WORK REQUIRED: Copy out only the rows from the one containing "meditated [723, 211]" through the one containing "Saturday (210, 387)", substituting "listed word" for "specified word" and changing nothing else. Leave the pictures out.

SUPPLIED MATERIAL:
..........

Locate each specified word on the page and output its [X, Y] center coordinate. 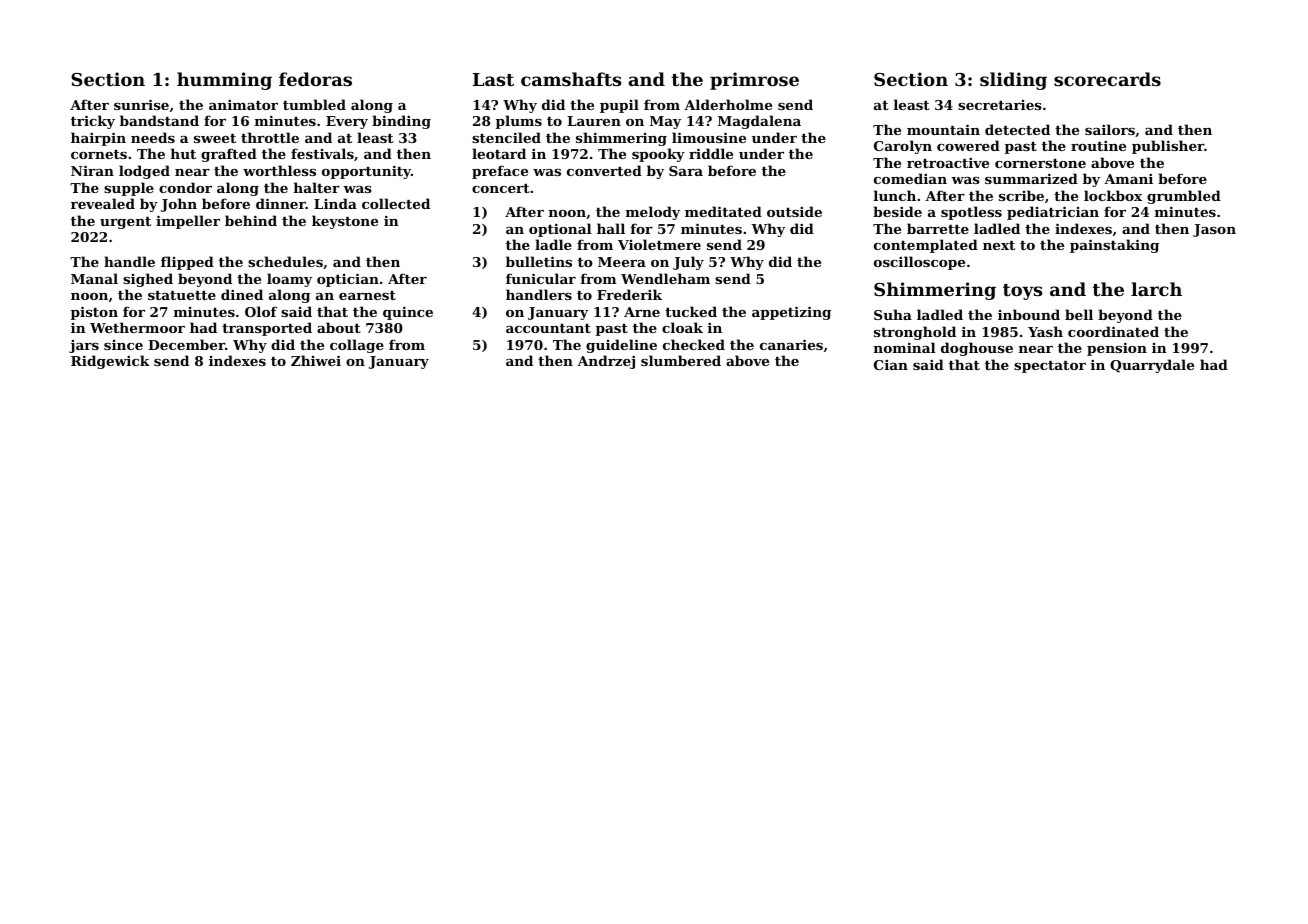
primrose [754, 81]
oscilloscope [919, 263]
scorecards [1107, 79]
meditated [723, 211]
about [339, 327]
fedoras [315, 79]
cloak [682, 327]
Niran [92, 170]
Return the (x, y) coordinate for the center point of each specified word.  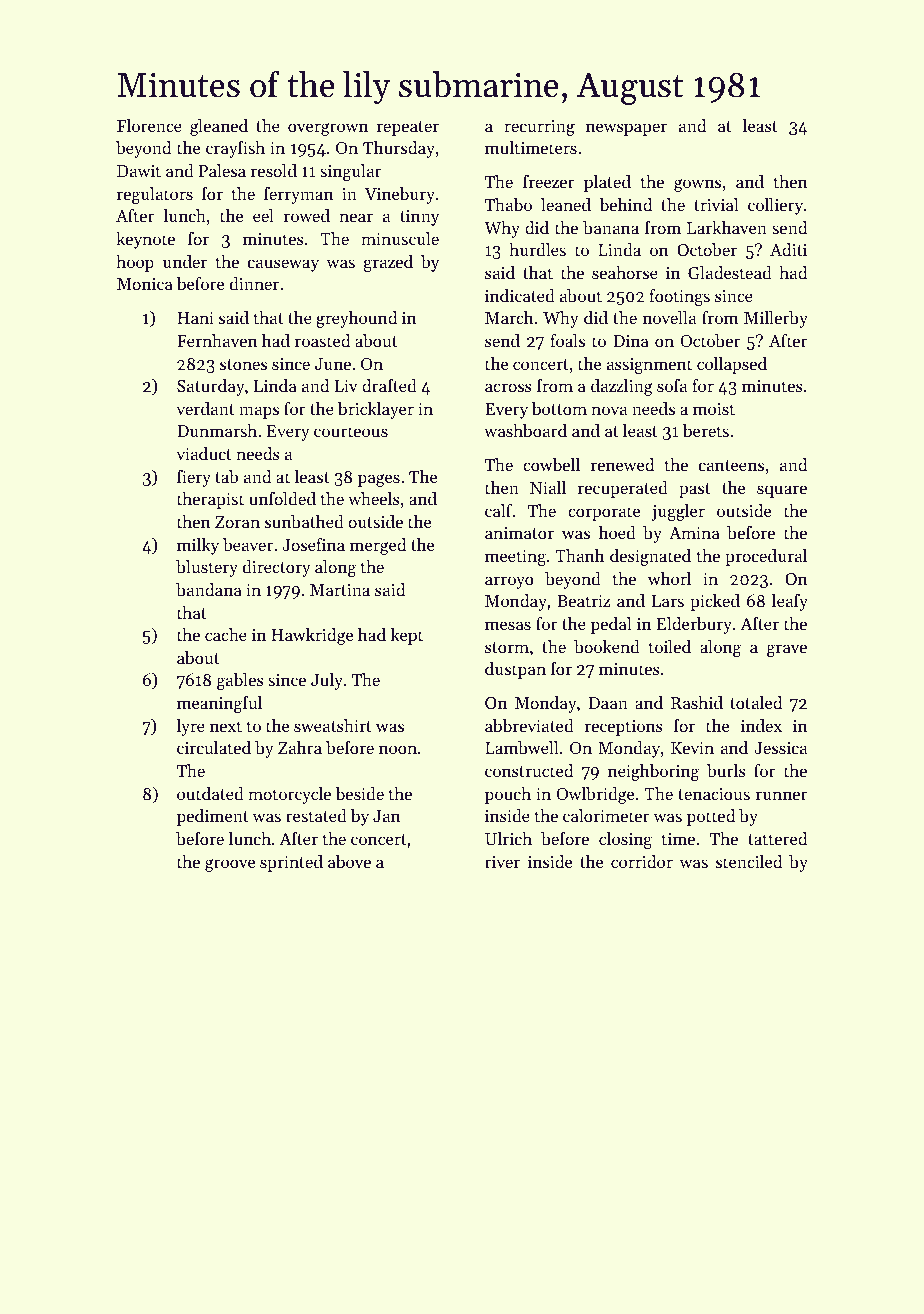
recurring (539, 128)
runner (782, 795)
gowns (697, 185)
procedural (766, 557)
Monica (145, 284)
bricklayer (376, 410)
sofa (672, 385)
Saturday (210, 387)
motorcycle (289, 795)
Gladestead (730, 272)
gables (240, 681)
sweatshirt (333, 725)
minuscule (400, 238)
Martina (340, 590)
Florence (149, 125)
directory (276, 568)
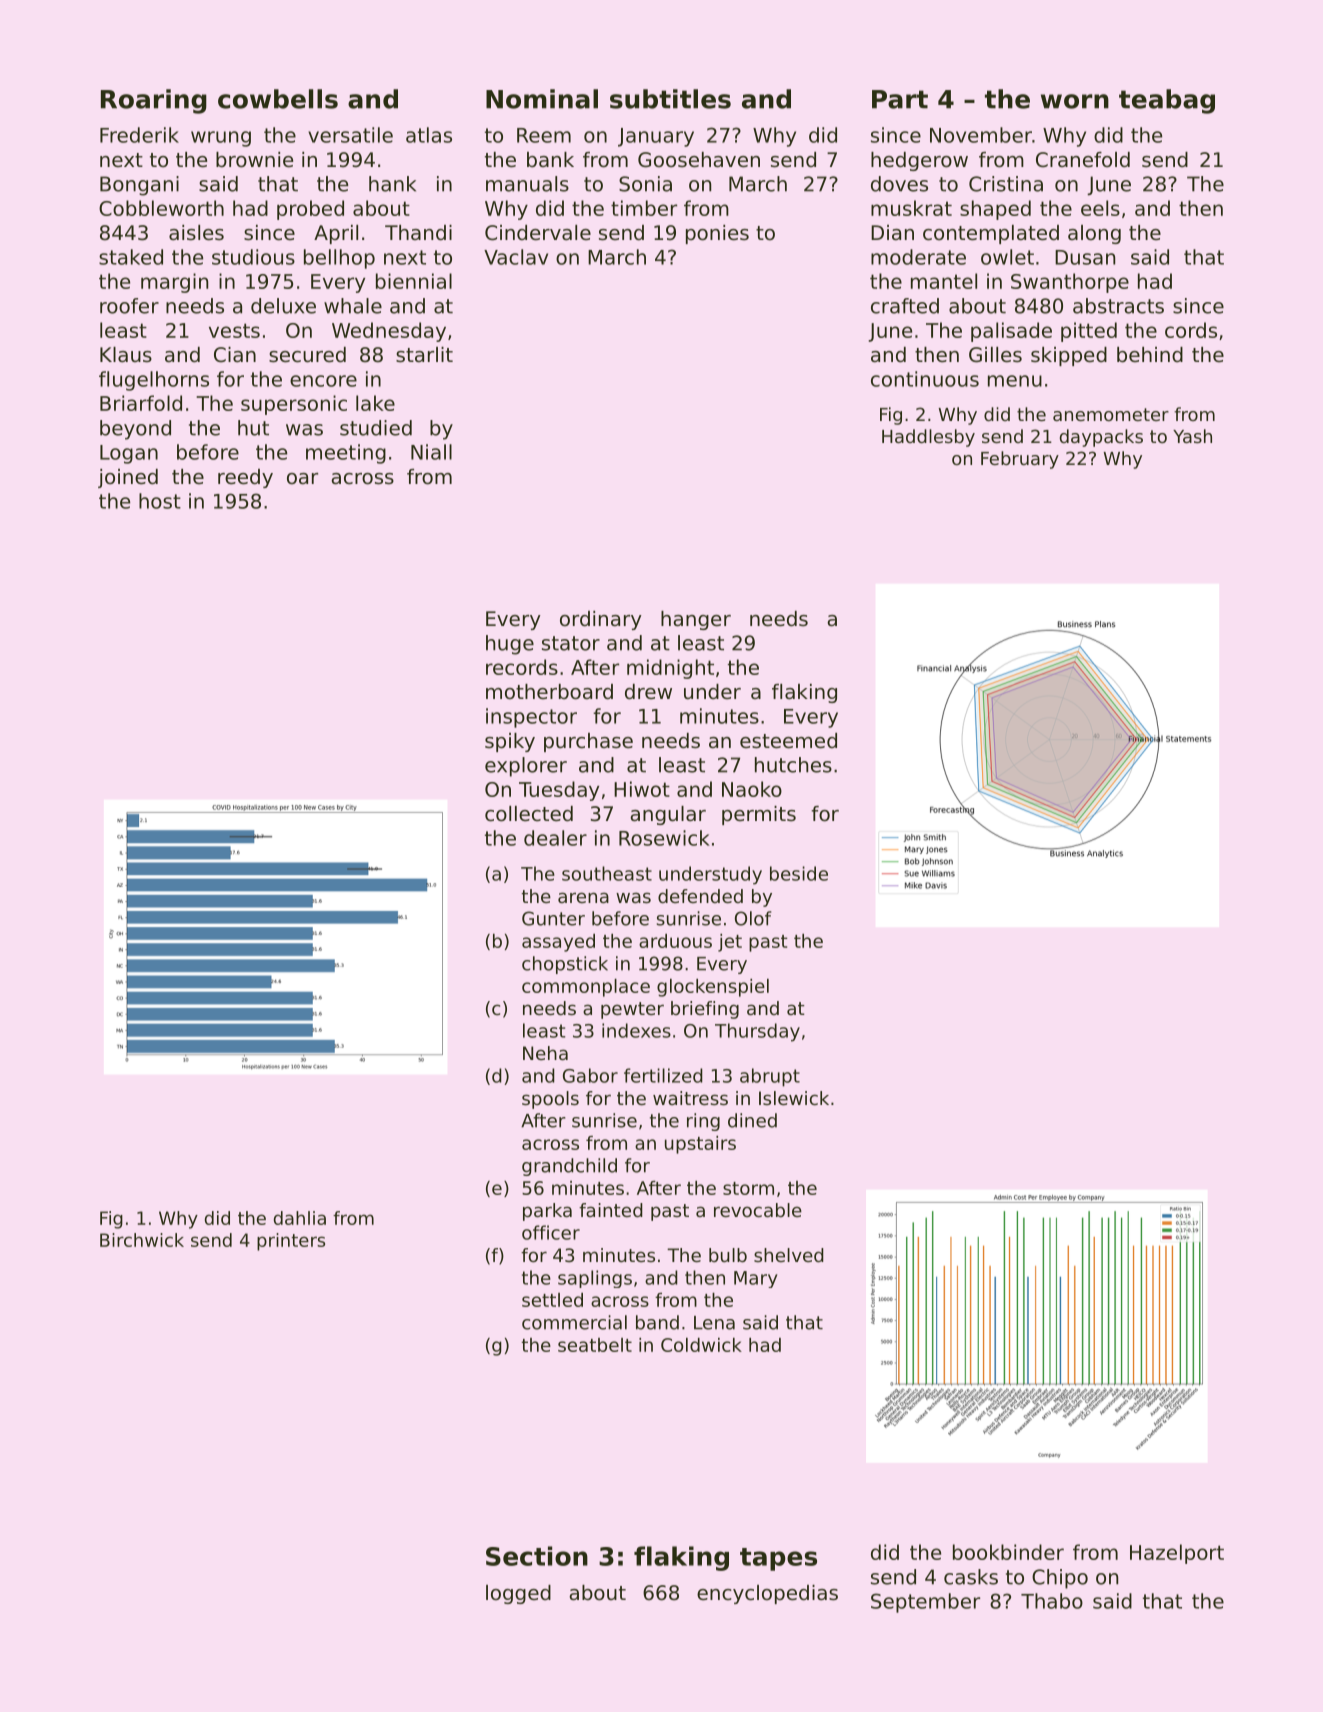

..........

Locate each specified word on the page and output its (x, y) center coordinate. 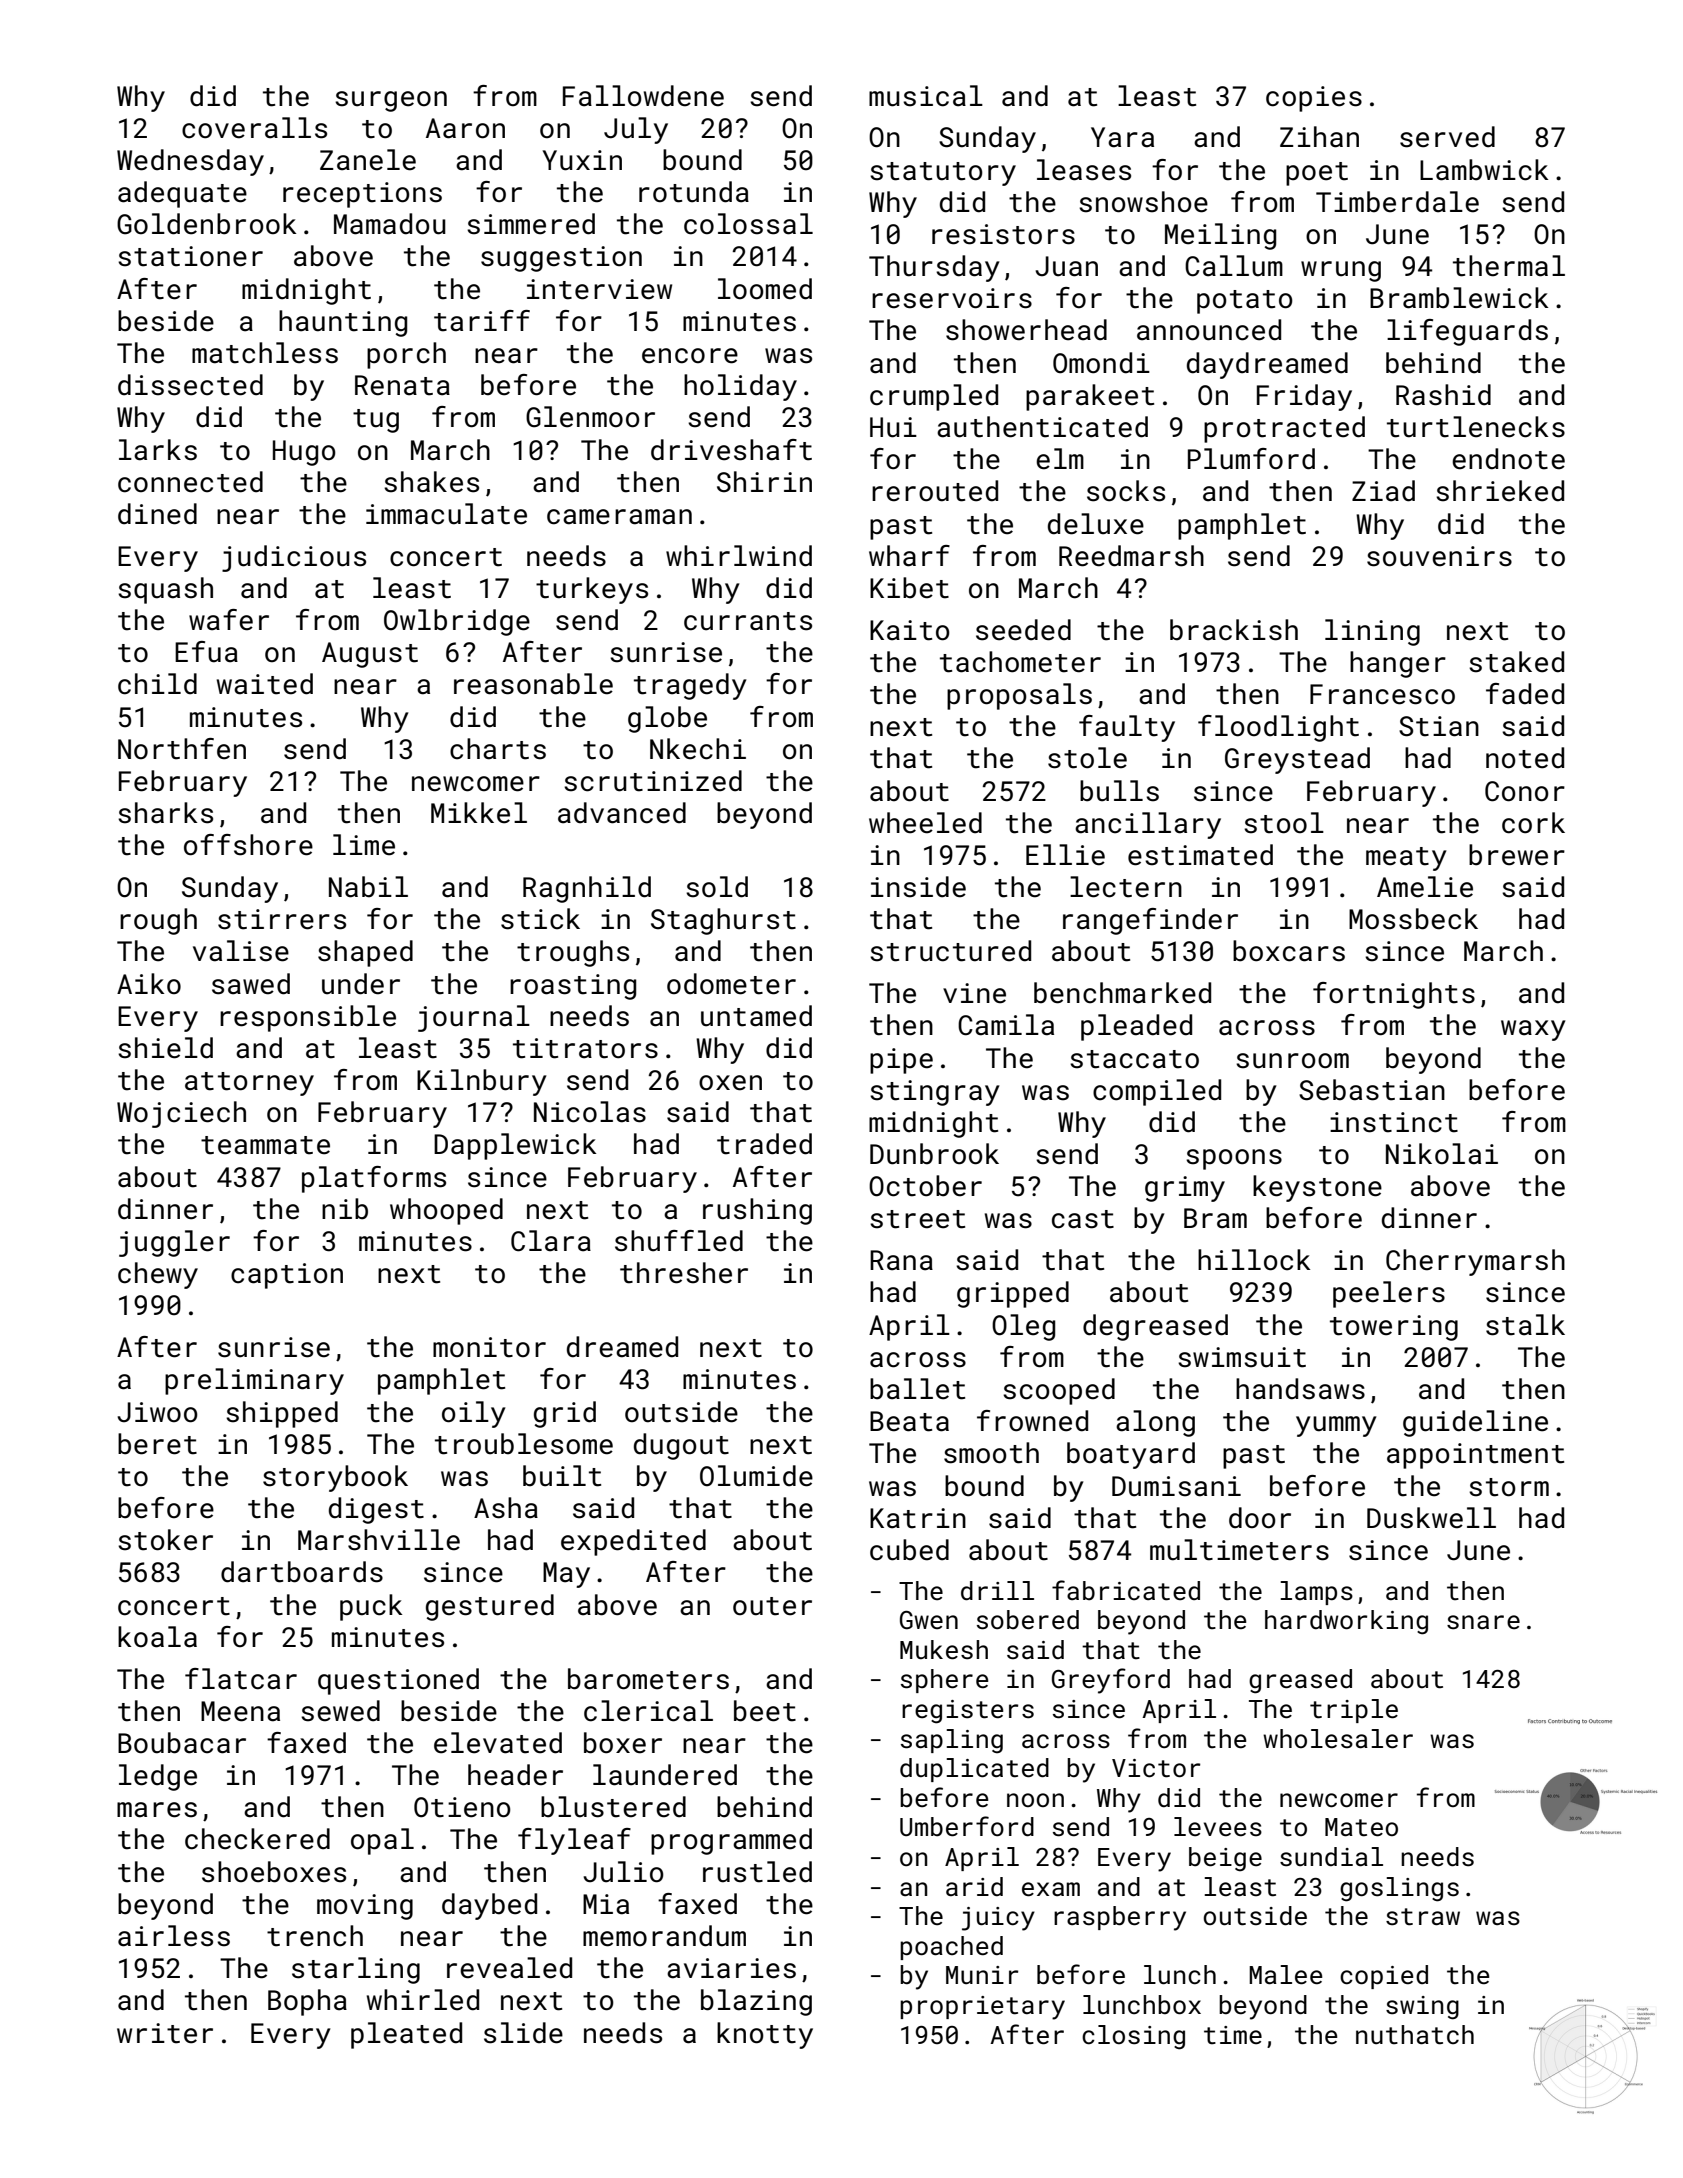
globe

..........

SOLUTION FOR THIS TASK:
meditated [723, 211]
about [339, 327]
fedoras [315, 79]
cloak [682, 327]
Niran [92, 170]
Return the (x, y) coordinate for the center point of each listed word.  
recurring (539, 128)
runner (782, 795)
gowns (697, 185)
procedural (766, 557)
Monica (145, 284)
bricklayer (376, 410)
sofa (672, 385)
Saturday (210, 387)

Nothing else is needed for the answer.